◆ **Problem to work on**
Nothing but the listing below, retyped exactly, should appear in the answer.

◆ **The data**
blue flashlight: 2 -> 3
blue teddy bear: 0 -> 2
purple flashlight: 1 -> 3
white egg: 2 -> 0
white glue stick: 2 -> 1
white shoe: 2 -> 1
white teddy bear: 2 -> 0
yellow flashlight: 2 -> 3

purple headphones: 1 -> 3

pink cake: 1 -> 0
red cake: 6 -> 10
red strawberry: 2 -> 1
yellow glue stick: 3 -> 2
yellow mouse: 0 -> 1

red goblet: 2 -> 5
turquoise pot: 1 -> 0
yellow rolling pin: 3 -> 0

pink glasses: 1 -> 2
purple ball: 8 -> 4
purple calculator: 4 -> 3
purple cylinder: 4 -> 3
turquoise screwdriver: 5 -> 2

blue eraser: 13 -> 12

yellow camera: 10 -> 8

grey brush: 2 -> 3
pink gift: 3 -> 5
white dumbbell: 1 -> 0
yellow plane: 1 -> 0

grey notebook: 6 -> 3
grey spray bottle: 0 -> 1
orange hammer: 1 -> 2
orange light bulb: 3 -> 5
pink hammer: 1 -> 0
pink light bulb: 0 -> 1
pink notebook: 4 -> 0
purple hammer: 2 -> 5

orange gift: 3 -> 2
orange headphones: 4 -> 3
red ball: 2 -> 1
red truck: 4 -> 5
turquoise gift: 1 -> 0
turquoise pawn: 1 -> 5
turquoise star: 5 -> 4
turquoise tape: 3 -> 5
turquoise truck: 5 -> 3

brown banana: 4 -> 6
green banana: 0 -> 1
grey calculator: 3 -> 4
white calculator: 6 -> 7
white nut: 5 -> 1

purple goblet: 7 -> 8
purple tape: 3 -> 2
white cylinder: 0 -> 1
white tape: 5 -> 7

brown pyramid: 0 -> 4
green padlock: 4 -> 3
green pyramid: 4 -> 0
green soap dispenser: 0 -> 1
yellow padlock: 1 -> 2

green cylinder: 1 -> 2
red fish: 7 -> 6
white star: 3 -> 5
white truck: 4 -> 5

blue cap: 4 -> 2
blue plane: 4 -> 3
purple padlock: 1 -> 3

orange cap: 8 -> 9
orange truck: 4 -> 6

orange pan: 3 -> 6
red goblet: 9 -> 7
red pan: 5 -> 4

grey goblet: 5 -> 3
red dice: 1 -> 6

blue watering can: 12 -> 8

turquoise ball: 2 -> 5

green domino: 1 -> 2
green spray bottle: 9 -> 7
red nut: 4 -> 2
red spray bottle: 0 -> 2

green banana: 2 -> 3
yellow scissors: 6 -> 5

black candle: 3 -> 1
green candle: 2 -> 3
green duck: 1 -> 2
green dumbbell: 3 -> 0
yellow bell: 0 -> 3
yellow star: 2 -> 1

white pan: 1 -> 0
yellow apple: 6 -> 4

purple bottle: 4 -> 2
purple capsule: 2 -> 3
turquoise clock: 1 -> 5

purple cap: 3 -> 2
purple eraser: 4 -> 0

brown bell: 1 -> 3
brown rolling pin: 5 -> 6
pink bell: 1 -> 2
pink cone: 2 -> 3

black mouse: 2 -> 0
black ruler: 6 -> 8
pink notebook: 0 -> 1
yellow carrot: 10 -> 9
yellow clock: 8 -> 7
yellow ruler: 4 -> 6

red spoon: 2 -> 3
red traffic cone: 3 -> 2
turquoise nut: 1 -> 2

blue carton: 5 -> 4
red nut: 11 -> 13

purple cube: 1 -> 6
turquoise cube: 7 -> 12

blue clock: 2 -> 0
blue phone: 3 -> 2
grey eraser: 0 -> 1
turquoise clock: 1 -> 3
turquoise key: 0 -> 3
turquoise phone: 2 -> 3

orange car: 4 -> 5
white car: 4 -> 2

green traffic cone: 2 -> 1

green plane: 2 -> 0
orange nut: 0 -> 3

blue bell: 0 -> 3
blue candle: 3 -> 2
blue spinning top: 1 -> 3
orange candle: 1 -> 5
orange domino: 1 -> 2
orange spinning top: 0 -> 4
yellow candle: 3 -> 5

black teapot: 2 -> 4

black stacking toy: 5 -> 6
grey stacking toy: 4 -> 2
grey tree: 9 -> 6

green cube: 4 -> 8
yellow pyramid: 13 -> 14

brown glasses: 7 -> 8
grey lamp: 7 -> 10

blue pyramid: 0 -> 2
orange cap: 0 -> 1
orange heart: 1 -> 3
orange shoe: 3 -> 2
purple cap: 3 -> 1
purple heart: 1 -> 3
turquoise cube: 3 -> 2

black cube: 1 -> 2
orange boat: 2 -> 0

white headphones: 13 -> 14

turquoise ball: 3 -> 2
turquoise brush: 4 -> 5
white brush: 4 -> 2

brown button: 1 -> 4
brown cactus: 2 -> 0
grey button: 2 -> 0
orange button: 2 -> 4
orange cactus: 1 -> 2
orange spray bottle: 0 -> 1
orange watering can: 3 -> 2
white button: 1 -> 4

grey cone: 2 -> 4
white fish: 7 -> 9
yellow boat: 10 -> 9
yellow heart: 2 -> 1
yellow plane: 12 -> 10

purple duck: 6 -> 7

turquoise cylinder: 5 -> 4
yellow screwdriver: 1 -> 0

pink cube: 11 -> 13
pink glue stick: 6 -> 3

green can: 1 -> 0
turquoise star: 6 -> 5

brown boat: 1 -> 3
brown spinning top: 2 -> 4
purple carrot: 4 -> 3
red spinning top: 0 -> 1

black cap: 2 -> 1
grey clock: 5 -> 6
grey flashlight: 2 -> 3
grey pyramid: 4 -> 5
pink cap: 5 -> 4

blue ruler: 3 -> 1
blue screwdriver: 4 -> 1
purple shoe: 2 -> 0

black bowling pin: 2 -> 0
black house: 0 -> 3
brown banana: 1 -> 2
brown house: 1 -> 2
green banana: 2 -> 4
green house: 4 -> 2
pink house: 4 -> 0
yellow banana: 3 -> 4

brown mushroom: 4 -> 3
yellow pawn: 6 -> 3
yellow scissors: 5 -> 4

◆ **Result**
blue flashlight: 2 -> 3
blue teddy bear: 0 -> 2
purple flashlight: 1 -> 3
white egg: 2 -> 0
white glue stick: 2 -> 1
white shoe: 2 -> 1
white teddy bear: 2 -> 0
yellow flashlight: 2 -> 3

purple headphones: 1 -> 3

pink cake: 1 -> 0
red cake: 6 -> 10
red strawberry: 2 -> 1
yellow glue stick: 3 -> 2
yellow mouse: 0 -> 1

red goblet: 2 -> 5
turquoise pot: 1 -> 0
yellow rolling pin: 3 -> 0

pink glasses: 1 -> 2
purple ball: 8 -> 4
purple calculator: 4 -> 3
purple cylinder: 4 -> 3
turquoise screwdriver: 5 -> 2

blue eraser: 13 -> 12

yellow camera: 10 -> 8

grey brush: 2 -> 3
pink gift: 3 -> 5
white dumbbell: 1 -> 0
yellow plane: 1 -> 0

grey notebook: 6 -> 3
grey spray bottle: 0 -> 1
orange hammer: 1 -> 2
orange light bulb: 3 -> 5
pink hammer: 1 -> 0
pink light bulb: 0 -> 1
pink notebook: 4 -> 0
purple hammer: 2 -> 5

orange gift: 3 -> 2
orange headphones: 4 -> 3
red ball: 2 -> 1
red truck: 4 -> 5
turquoise gift: 1 -> 0
turquoise pawn: 1 -> 5
turquoise star: 5 -> 4
turquoise tape: 3 -> 5
turquoise truck: 5 -> 3

brown banana: 4 -> 6
green banana: 0 -> 1
grey calculator: 3 -> 4
white calculator: 6 -> 7
white nut: 5 -> 1

purple goblet: 7 -> 8
purple tape: 3 -> 2
white cylinder: 0 -> 1
white tape: 5 -> 7

brown pyramid: 0 -> 4
green padlock: 4 -> 3
green pyramid: 4 -> 0
green soap dispenser: 0 -> 1
yellow padlock: 1 -> 2

green cylinder: 1 -> 2
red fish: 7 -> 6
white star: 3 -> 5
white truck: 4 -> 5

blue cap: 4 -> 2
blue plane: 4 -> 3
purple padlock: 1 -> 3

orange cap: 8 -> 9
orange truck: 4 -> 6

orange pan: 3 -> 6
red goblet: 9 -> 7
red pan: 5 -> 4

grey goblet: 5 -> 3
red dice: 1 -> 6

blue watering can: 12 -> 8

turquoise ball: 2 -> 5

green domino: 1 -> 2
green spray bottle: 9 -> 7
red nut: 4 -> 2
red spray bottle: 0 -> 2

green banana: 2 -> 3
yellow scissors: 6 -> 5

black candle: 3 -> 1
green candle: 2 -> 3
green duck: 1 -> 2
green dumbbell: 3 -> 0
yellow bell: 0 -> 3
yellow star: 2 -> 1

white pan: 1 -> 0
yellow apple: 6 -> 4

purple bottle: 4 -> 2
purple capsule: 2 -> 3
turquoise clock: 1 -> 5

purple cap: 3 -> 2
purple eraser: 4 -> 0

brown bell: 1 -> 3
brown rolling pin: 5 -> 6
pink bell: 1 -> 2
pink cone: 2 -> 3

black mouse: 2 -> 0
black ruler: 6 -> 8
pink notebook: 0 -> 1
yellow carrot: 10 -> 9
yellow clock: 8 -> 7
yellow ruler: 4 -> 6

red spoon: 2 -> 3
red traffic cone: 3 -> 2
turquoise nut: 1 -> 2

blue carton: 5 -> 4
red nut: 11 -> 13

purple cube: 1 -> 6
turquoise cube: 7 -> 12

blue clock: 2 -> 0
blue phone: 3 -> 2
grey eraser: 0 -> 1
turquoise clock: 1 -> 3
turquoise key: 0 -> 3
turquoise phone: 2 -> 3

orange car: 4 -> 5
white car: 4 -> 2

green traffic cone: 2 -> 1

green plane: 2 -> 0
orange nut: 0 -> 3

blue bell: 0 -> 3
blue candle: 3 -> 2
blue spinning top: 1 -> 3
orange candle: 1 -> 5
orange domino: 1 -> 2
orange spinning top: 0 -> 4
yellow candle: 3 -> 5

black teapot: 2 -> 4

black stacking toy: 5 -> 6
grey stacking toy: 4 -> 2
grey tree: 9 -> 6

green cube: 4 -> 8
yellow pyramid: 13 -> 14

brown glasses: 7 -> 8
grey lamp: 7 -> 10

blue pyramid: 0 -> 2
orange cap: 0 -> 1
orange heart: 1 -> 3
orange shoe: 3 -> 2
purple cap: 3 -> 1
purple heart: 1 -> 3
turquoise cube: 3 -> 2

black cube: 1 -> 2
orange boat: 2 -> 0

white headphones: 13 -> 14

turquoise ball: 3 -> 2
turquoise brush: 4 -> 5
white brush: 4 -> 2

brown button: 1 -> 4
brown cactus: 2 -> 0
grey button: 2 -> 0
orange button: 2 -> 4
orange cactus: 1 -> 2
orange spray bottle: 0 -> 1
orange watering can: 3 -> 2
white button: 1 -> 4

grey cone: 2 -> 4
white fish: 7 -> 9
yellow boat: 10 -> 9
yellow heart: 2 -> 1
yellow plane: 12 -> 10

purple duck: 6 -> 7

turquoise cylinder: 5 -> 4
yellow screwdriver: 1 -> 0

pink cube: 11 -> 13
pink glue stick: 6 -> 3

green can: 1 -> 0
turquoise star: 6 -> 5

brown boat: 1 -> 3
brown spinning top: 2 -> 4
purple carrot: 4 -> 3
red spinning top: 0 -> 1

black cap: 2 -> 1
grey clock: 5 -> 6
grey flashlight: 2 -> 3
grey pyramid: 4 -> 5
pink cap: 5 -> 4

blue ruler: 3 -> 1
blue screwdriver: 4 -> 1
purple shoe: 2 -> 0

black bowling pin: 2 -> 0
black house: 0 -> 3
brown banana: 1 -> 2
brown house: 1 -> 2
green banana: 2 -> 4
green house: 4 -> 2
pink house: 4 -> 0
yellow banana: 3 -> 4

brown mushroom: 4 -> 3
yellow pawn: 6 -> 3
yellow scissors: 5 -> 4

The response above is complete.